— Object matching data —
######

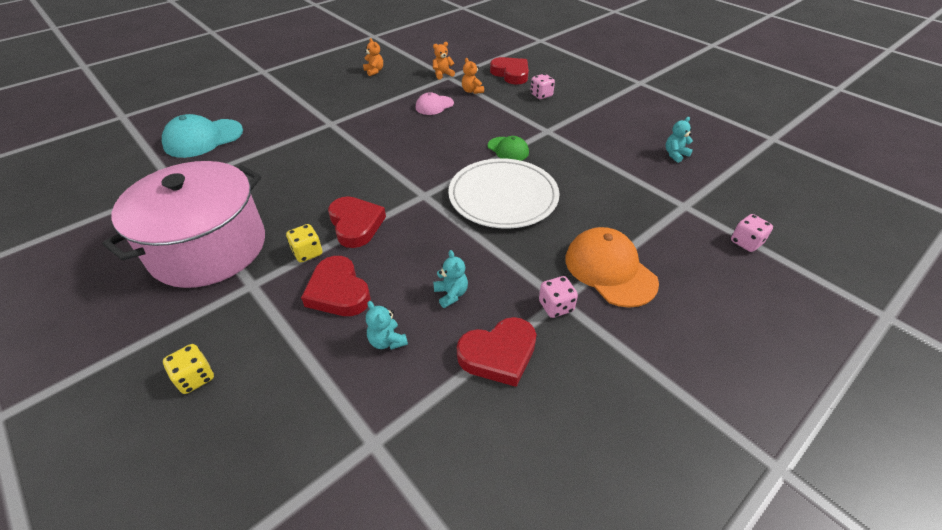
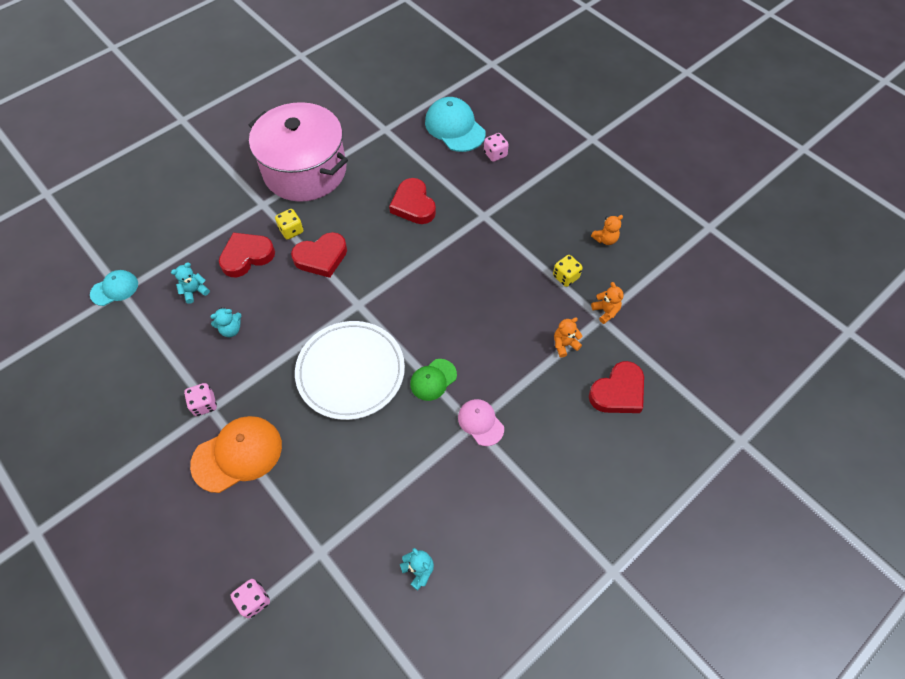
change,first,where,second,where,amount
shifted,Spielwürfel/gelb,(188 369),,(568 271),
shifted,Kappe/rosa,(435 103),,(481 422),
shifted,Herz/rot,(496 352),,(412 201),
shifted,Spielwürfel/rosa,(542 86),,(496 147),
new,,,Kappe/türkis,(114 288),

######

Write the entries above out in full, exactly, with no images.

change,first,where,second,where,amount
shifted,Spielwürfel/gelb,(188 369),,(568 271),
shifted,Kappe/rosa,(435 103),,(481 422),
shifted,Herz/rot,(496 352),,(412 201),
shifted,Spielwürfel/rosa,(542 86),,(496 147),
new,,,Kappe/türkis,(114 288),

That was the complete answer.